Copy the data below exactly. Any pictures in it should be omitted.

> **Recorded data**
##############################
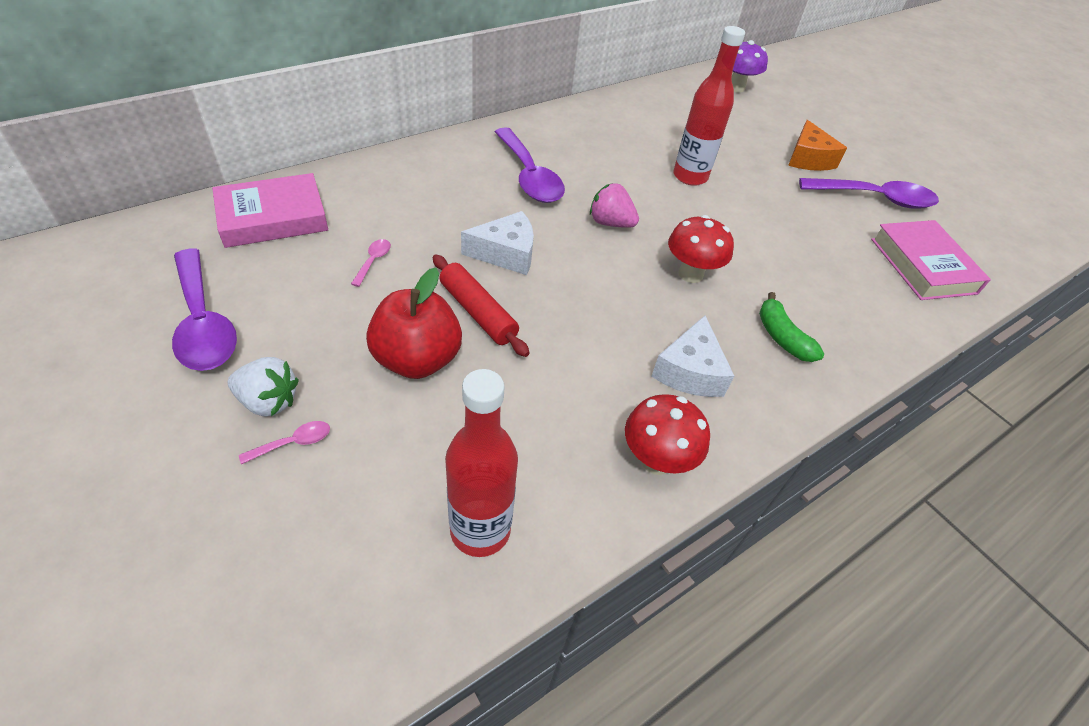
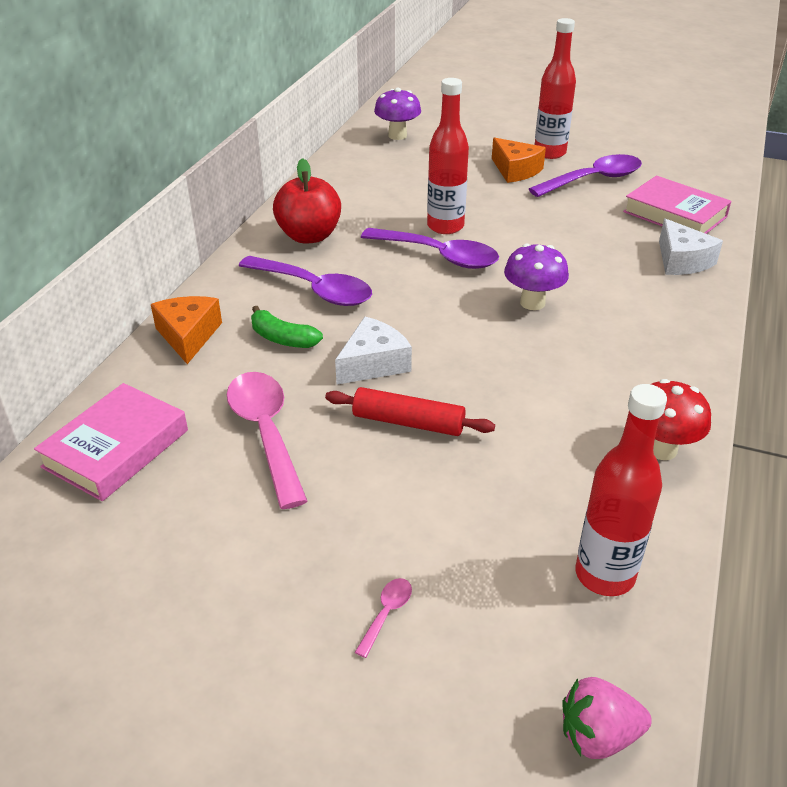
camera: 30 degrees left, 10 degrees down
(203, 323) = (172, 575): purple spoon -> purple spoon (439, 256)
(268, 401) = (322, 597): white strawberry -> none
(373, 261) = (266, 432): pink spoon -> pink spoon, size x2.43
(405, 165) = (188, 336): none -> orange cheese
(417, 359) = (405, 487): red apple -> red apple (309, 236)
(610, 223) = (427, 294): pink strawberry -> pink strawberry (598, 735)
(690, 274) = (532, 303): red mushroom -> purple mushroom
(690, 371) = (612, 374): white cheese -> white cheese (681, 261)
(782, 337) = (644, 314): green banana -> green banana (283, 339)
(859, 158) = (549, 153): none -> red bottle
##############################
> **WRITTEN REPLY**
camera: 30 degrees left, 10 degrees down
(203, 323) = (172, 575): purple spoon -> purple spoon (439, 256)
(268, 401) = (322, 597): white strawberry -> none
(373, 261) = (266, 432): pink spoon -> pink spoon, size x2.43
(405, 165) = (188, 336): none -> orange cheese
(417, 359) = (405, 487): red apple -> red apple (309, 236)
(610, 223) = (427, 294): pink strawberry -> pink strawberry (598, 735)
(690, 274) = (532, 303): red mushroom -> purple mushroom
(690, 371) = (612, 374): white cheese -> white cheese (681, 261)
(782, 337) = (644, 314): green banana -> green banana (283, 339)
(859, 158) = (549, 153): none -> red bottle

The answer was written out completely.